• Try it: Your job is to report every line of the entries that has "degrees".

• Recorded data:
━━━━━━━━━━━━━━━━━━━━
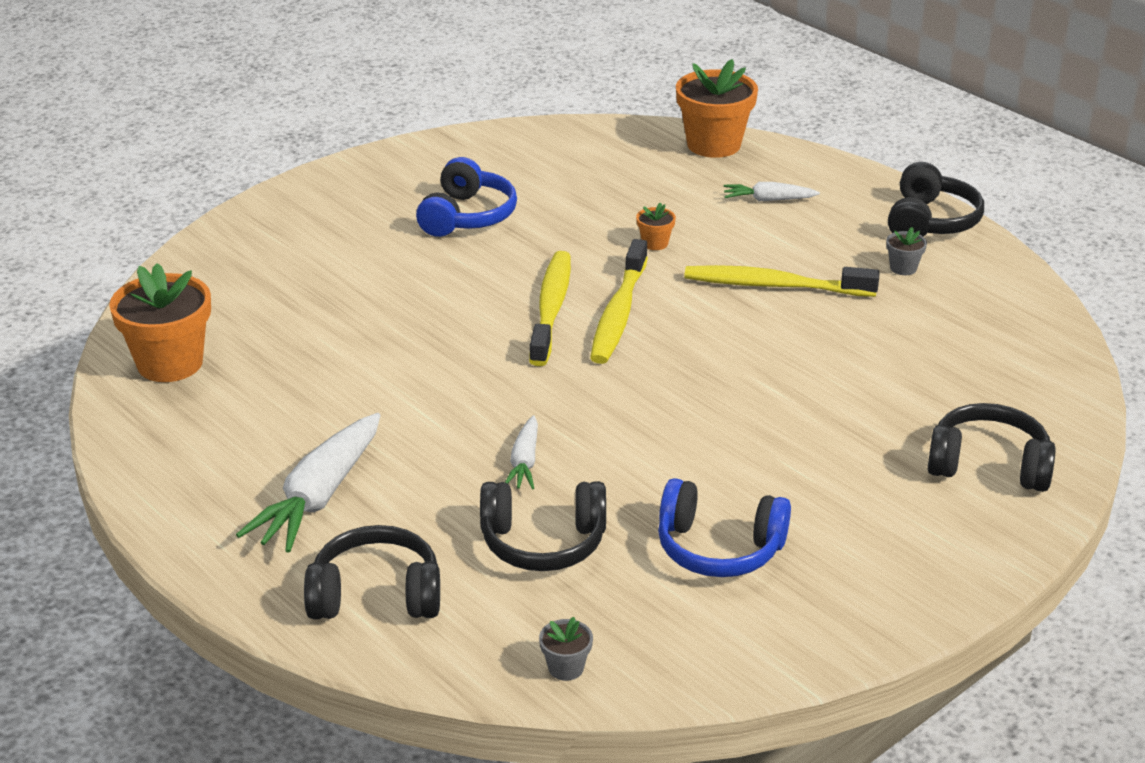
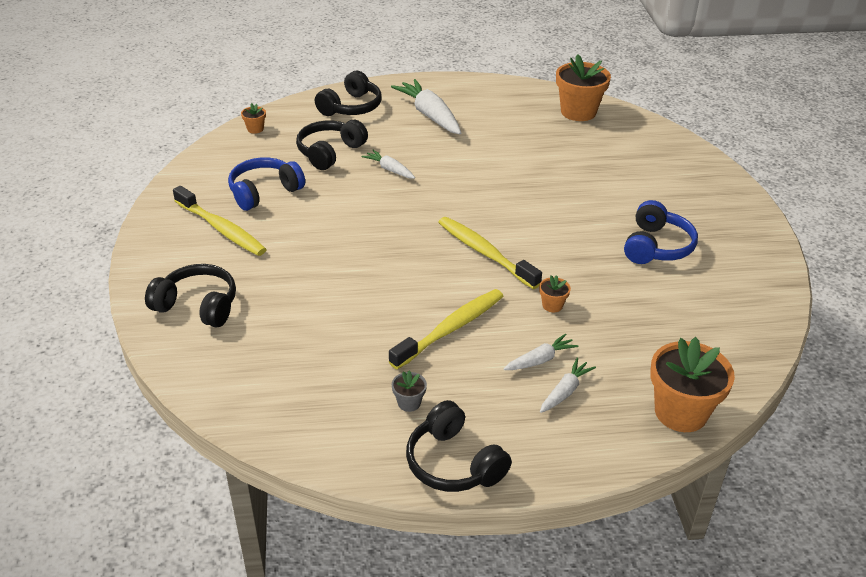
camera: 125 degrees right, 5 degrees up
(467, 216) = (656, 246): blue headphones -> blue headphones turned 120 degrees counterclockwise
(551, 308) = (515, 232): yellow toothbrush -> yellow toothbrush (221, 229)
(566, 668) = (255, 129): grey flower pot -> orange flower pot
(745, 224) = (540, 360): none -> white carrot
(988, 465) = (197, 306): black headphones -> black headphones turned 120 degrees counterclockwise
━━━━━━━━━━━━━━━━━━━━
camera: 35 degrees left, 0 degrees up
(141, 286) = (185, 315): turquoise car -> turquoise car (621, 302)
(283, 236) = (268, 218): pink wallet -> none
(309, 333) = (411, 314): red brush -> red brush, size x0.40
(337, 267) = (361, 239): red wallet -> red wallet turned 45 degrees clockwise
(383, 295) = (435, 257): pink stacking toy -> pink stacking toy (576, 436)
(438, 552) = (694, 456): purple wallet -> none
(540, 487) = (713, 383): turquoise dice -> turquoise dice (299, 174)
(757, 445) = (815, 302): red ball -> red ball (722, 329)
━━━━━━━━━━━━━━━━━━━━
• Solved problem:
camera: 125 degrees right, 5 degrees up
(467, 216) = (656, 246): blue headphones -> blue headphones turned 120 degrees counterclockwise
(988, 465) = (197, 306): black headphones -> black headphones turned 120 degrees counterclockwise
camera: 35 degrees left, 0 degrees up
(337, 267) = (361, 239): red wallet -> red wallet turned 45 degrees clockwise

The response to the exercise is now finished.